§ **YOUR ASSIGNMENT**
I'd like the data below restated word for word, with the pictures left out.

Coordinate-based object records

*****

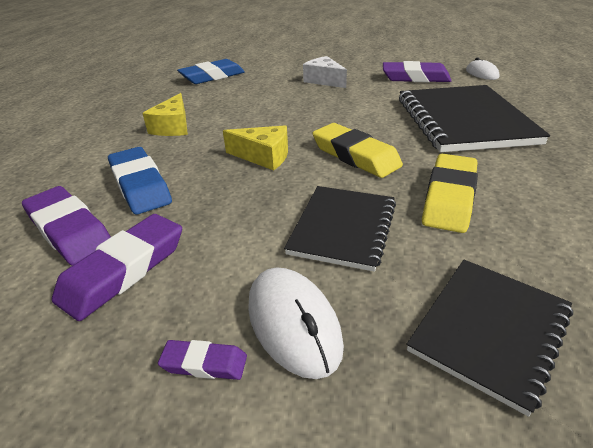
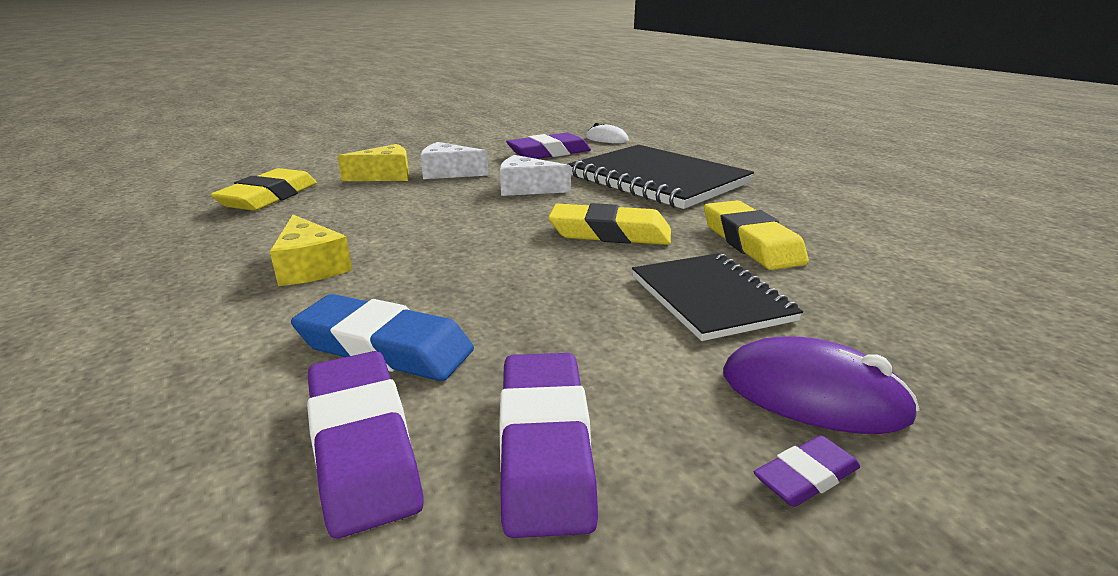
camera: 40 degrees left, 10 degrees down
(69, 230) = (362, 445): purple eraser -> purple eraser turned 60 degrees clockwise
(212, 76) = (269, 197): blue eraser -> yellow eraser
(264, 156) = (508, 263): yellow cheese -> yellow cheese (385, 176)
(293, 323) = (813, 395): white mouse -> purple mouse
(354, 105) = (527, 189): none -> white cheese
(490, 330) = (939, 324): black notebook -> none

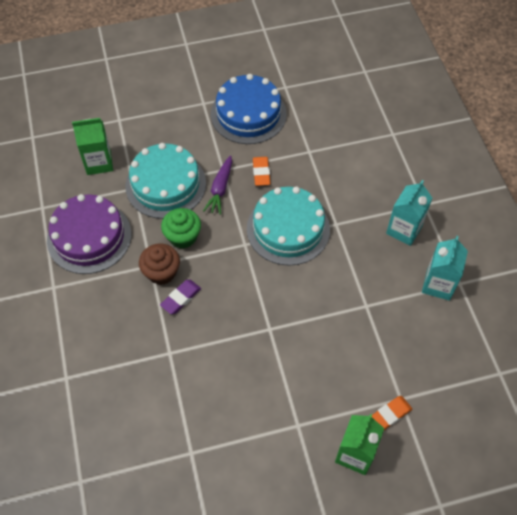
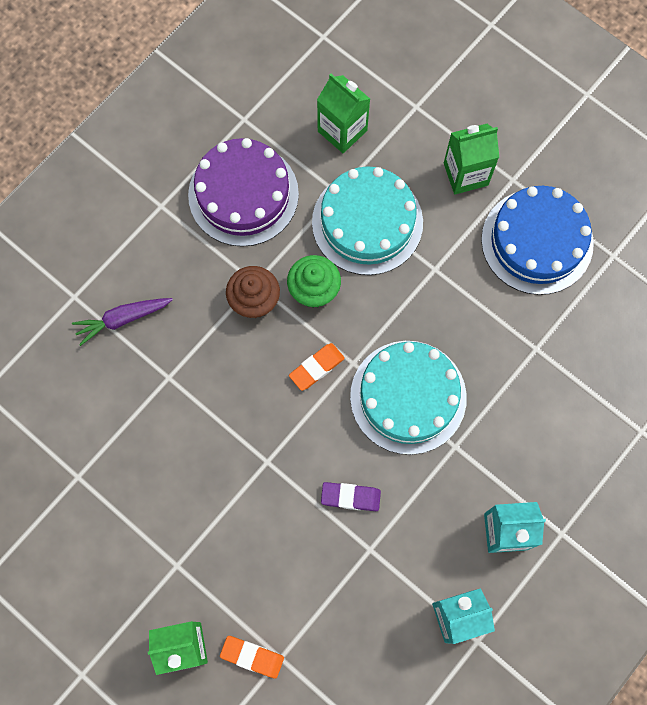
camera: 55 degrees right, 15 degrees up
(180, 121) = (465, 174): none -> green carton
(181, 298) = (238, 343): purple eraser -> purple eraser (350, 497)
(220, 189) = (406, 285): purple carrot -> purple carrot (122, 319)
(261, 173) = (462, 315): orange eraser -> orange eraser (316, 368)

*****

§ **TASK RESPONSE**
camera: 40 degrees left, 10 degrees down
(69, 230) = (362, 445): purple eraser -> purple eraser turned 60 degrees clockwise
(212, 76) = (269, 197): blue eraser -> yellow eraser
(264, 156) = (508, 263): yellow cheese -> yellow cheese (385, 176)
(293, 323) = (813, 395): white mouse -> purple mouse
(354, 105) = (527, 189): none -> white cheese
(490, 330) = (939, 324): black notebook -> none

camera: 55 degrees right, 15 degrees up
(180, 121) = (465, 174): none -> green carton
(181, 298) = (238, 343): purple eraser -> purple eraser (350, 497)
(220, 189) = (406, 285): purple carrot -> purple carrot (122, 319)
(261, 173) = (462, 315): orange eraser -> orange eraser (316, 368)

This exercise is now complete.